Задача: Оформи в виде таблицы Markdown строки материала, начиная со строки с «brewer (803, 1479)» и заканчивая строкой с «marched (190, 1702)», включая обе. Столбцы назови «Номер» и «Строка», а пустые строки пропусти.
○ ○ ○ ○
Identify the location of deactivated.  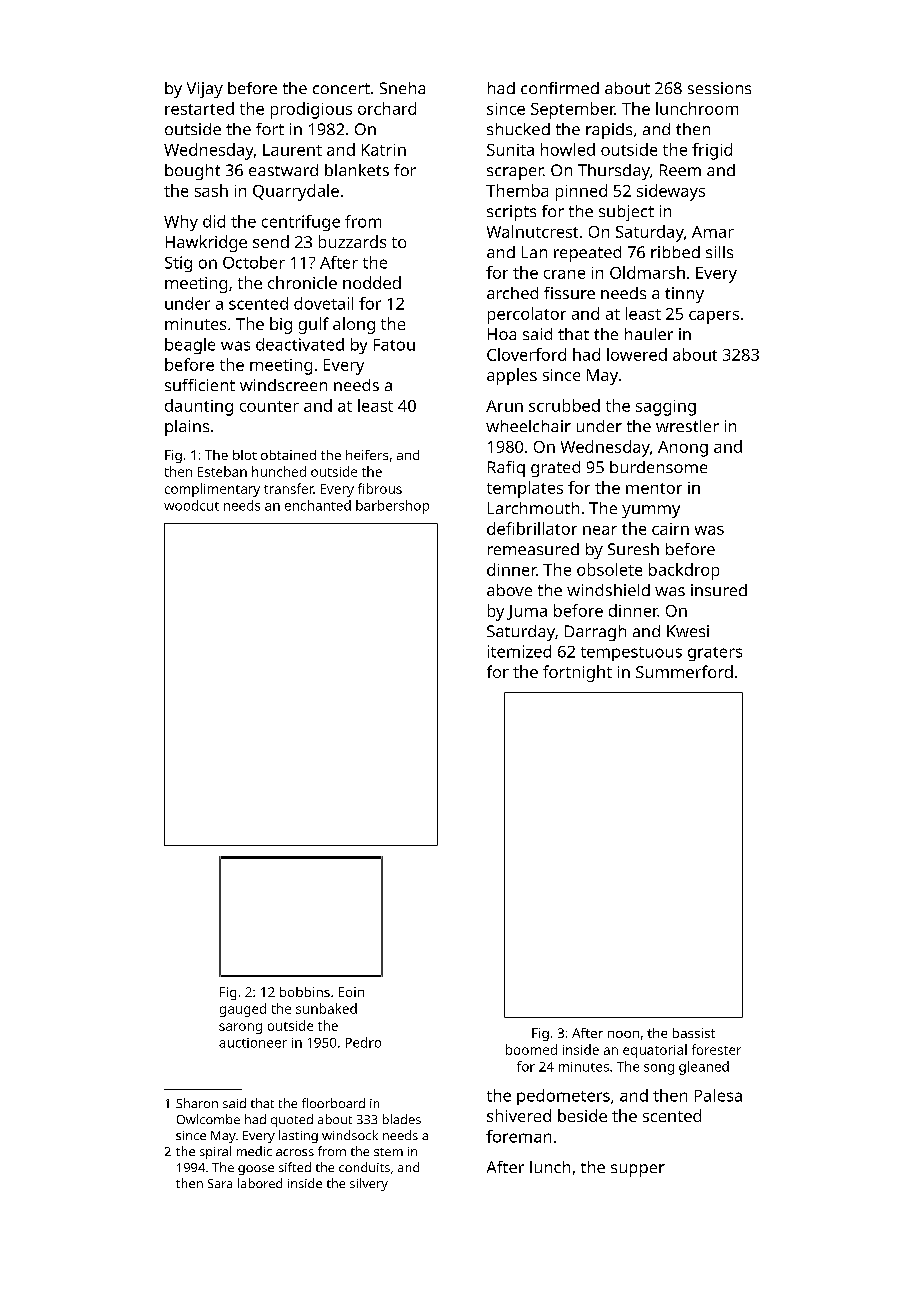
(300, 344).
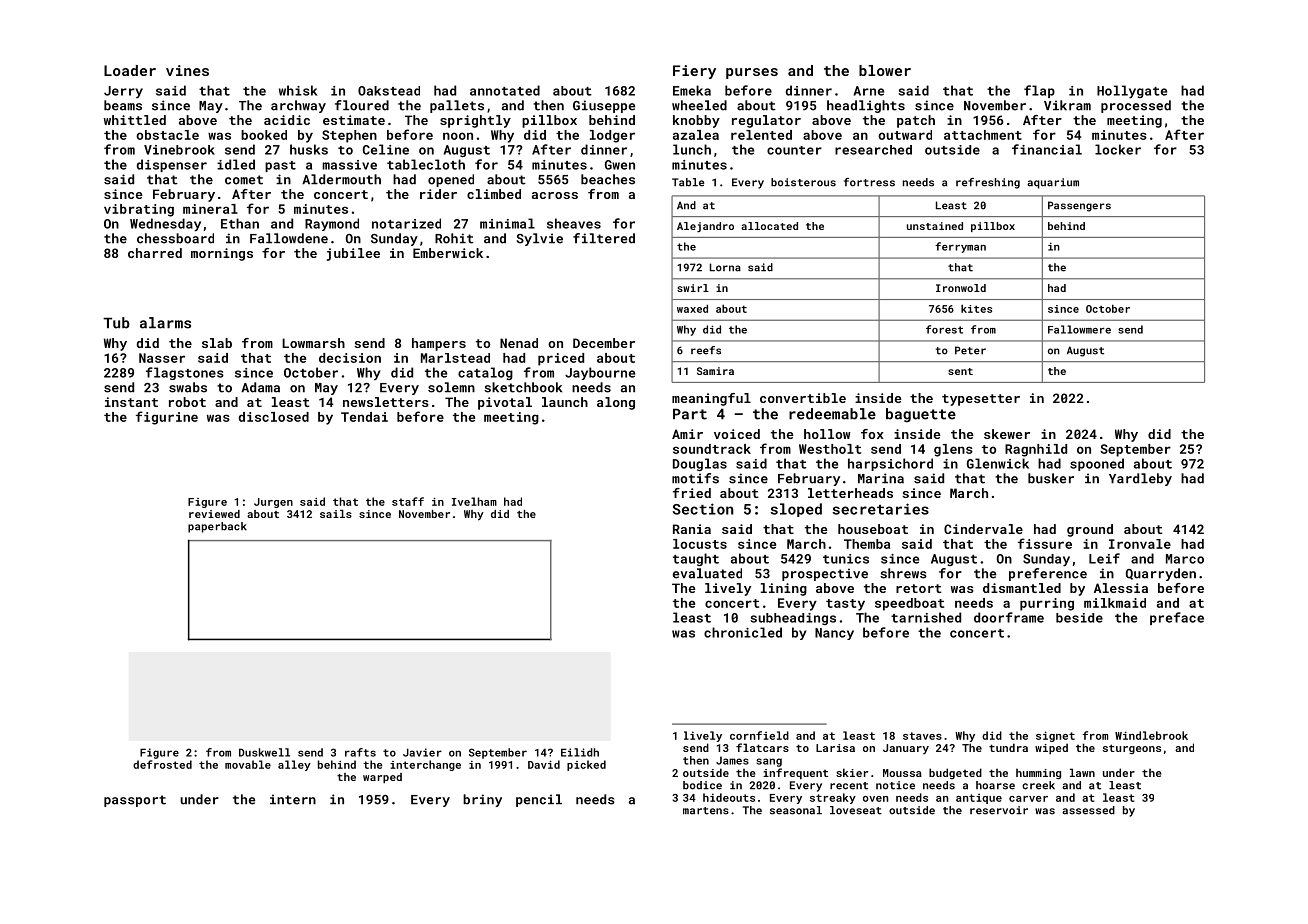 This screenshot has width=1308, height=924. I want to click on vines, so click(187, 70).
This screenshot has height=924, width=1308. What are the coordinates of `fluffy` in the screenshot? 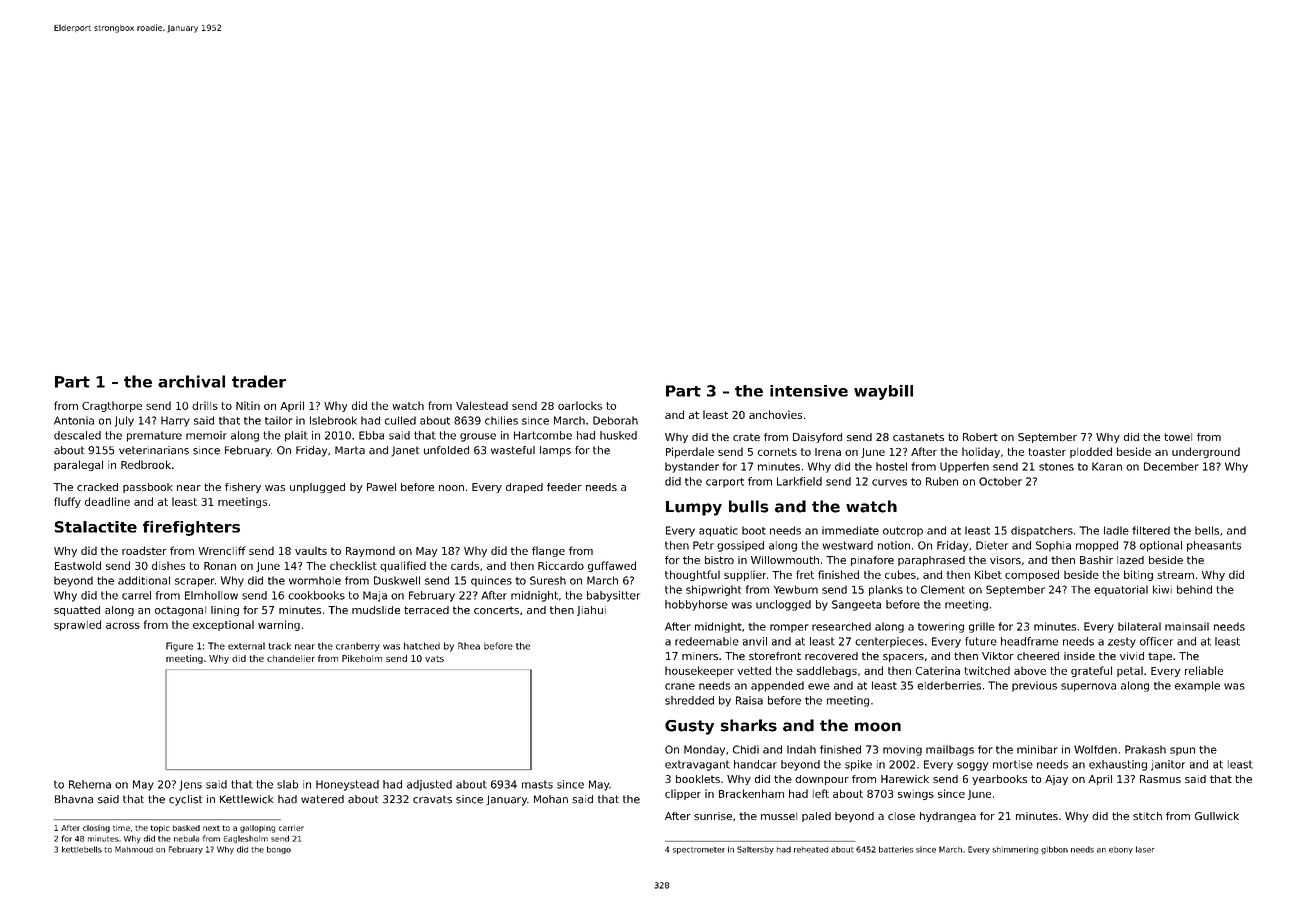 It's located at (67, 502).
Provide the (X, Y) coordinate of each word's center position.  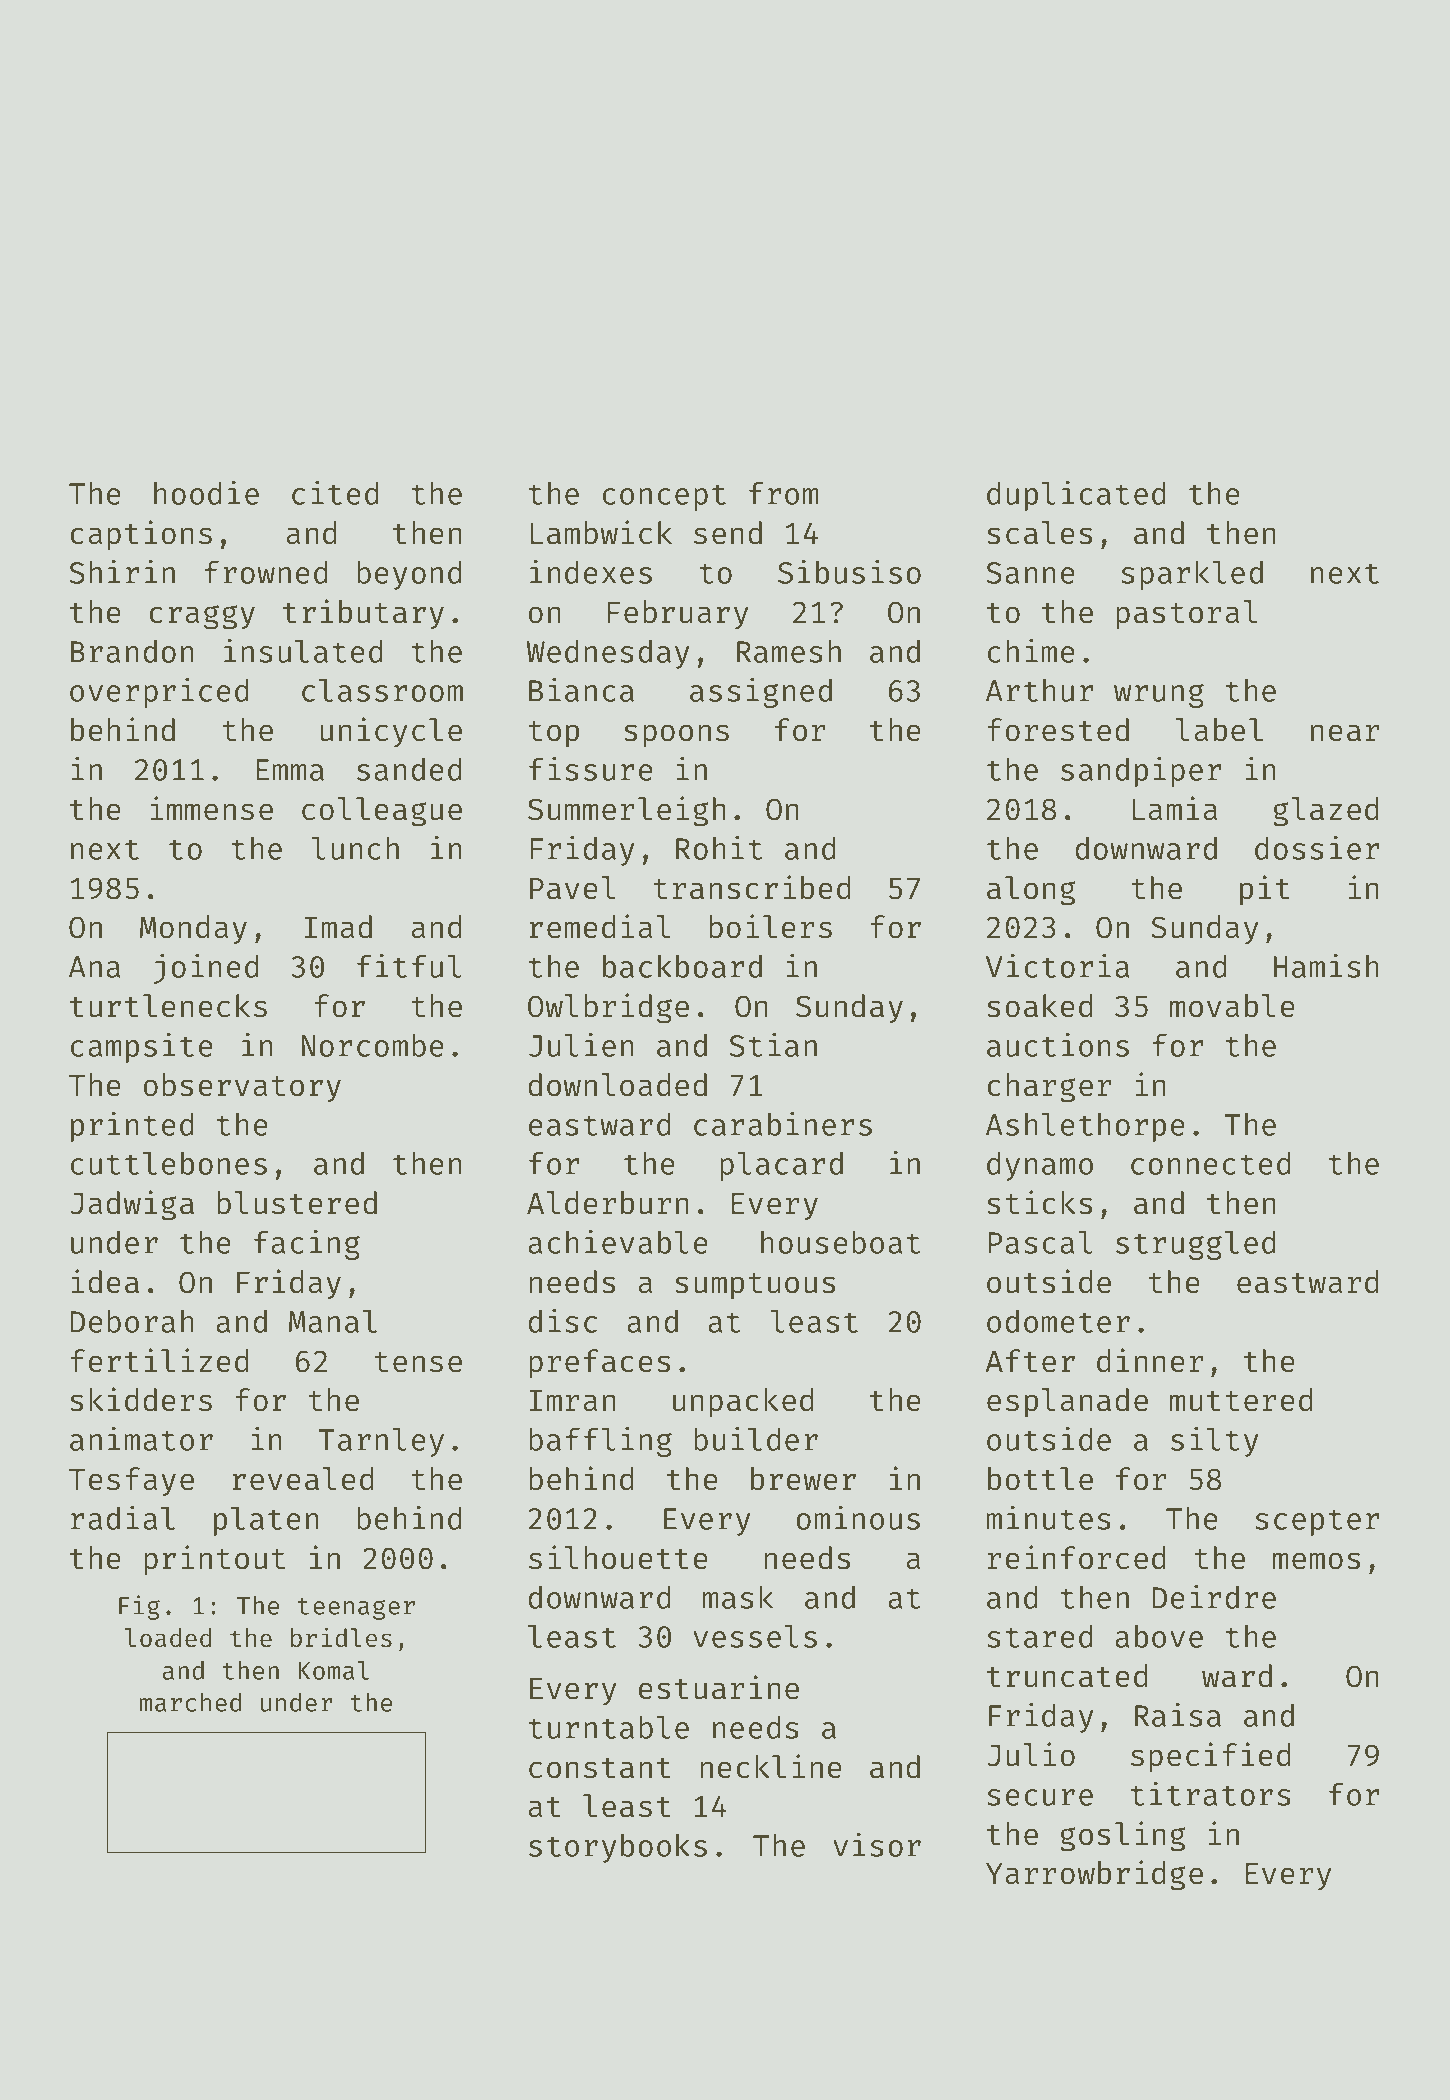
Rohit (719, 848)
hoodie (206, 493)
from (784, 493)
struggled (1196, 1245)
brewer (803, 1479)
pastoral (1186, 615)
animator (141, 1439)
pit (1265, 890)
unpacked (743, 1403)
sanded (409, 769)
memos (1317, 1561)
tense (418, 1362)
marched (190, 1702)
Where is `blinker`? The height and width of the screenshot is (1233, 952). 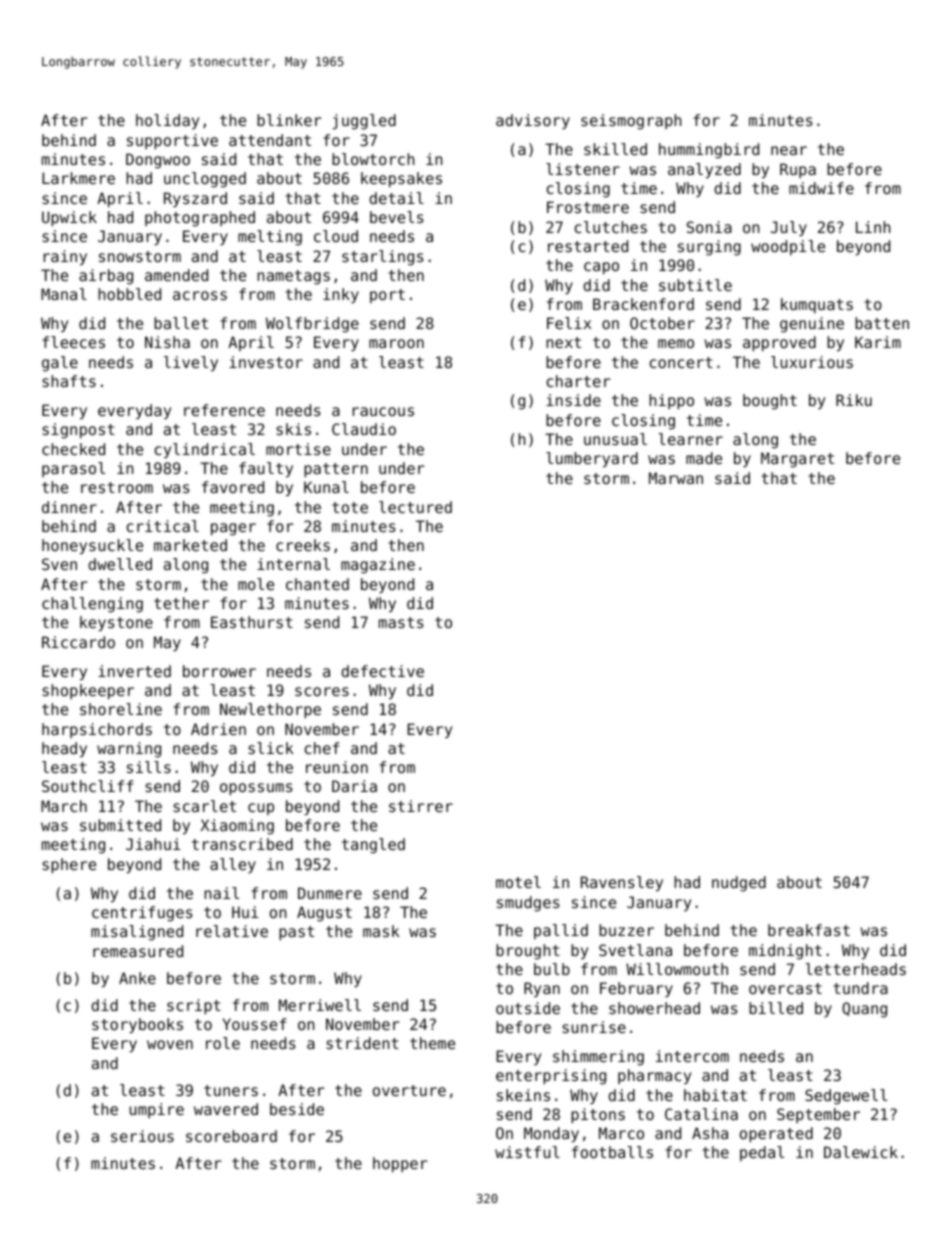 blinker is located at coordinates (289, 120).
○ ○ ○ ○
Ответ:
| Номер | Строка |
|---|---|
| 1 | brewer (803, 1479) |
| 2 | pastoral (1186, 615) |
| 3 | animator (141, 1439) |
| 4 | pit (1265, 890) |
| 5 | unpacked (743, 1403) |
| 6 | sanded (409, 769) |
| 7 | memos (1317, 1561) |
| 8 | tense (418, 1362) |
| 9 | marched (190, 1702) |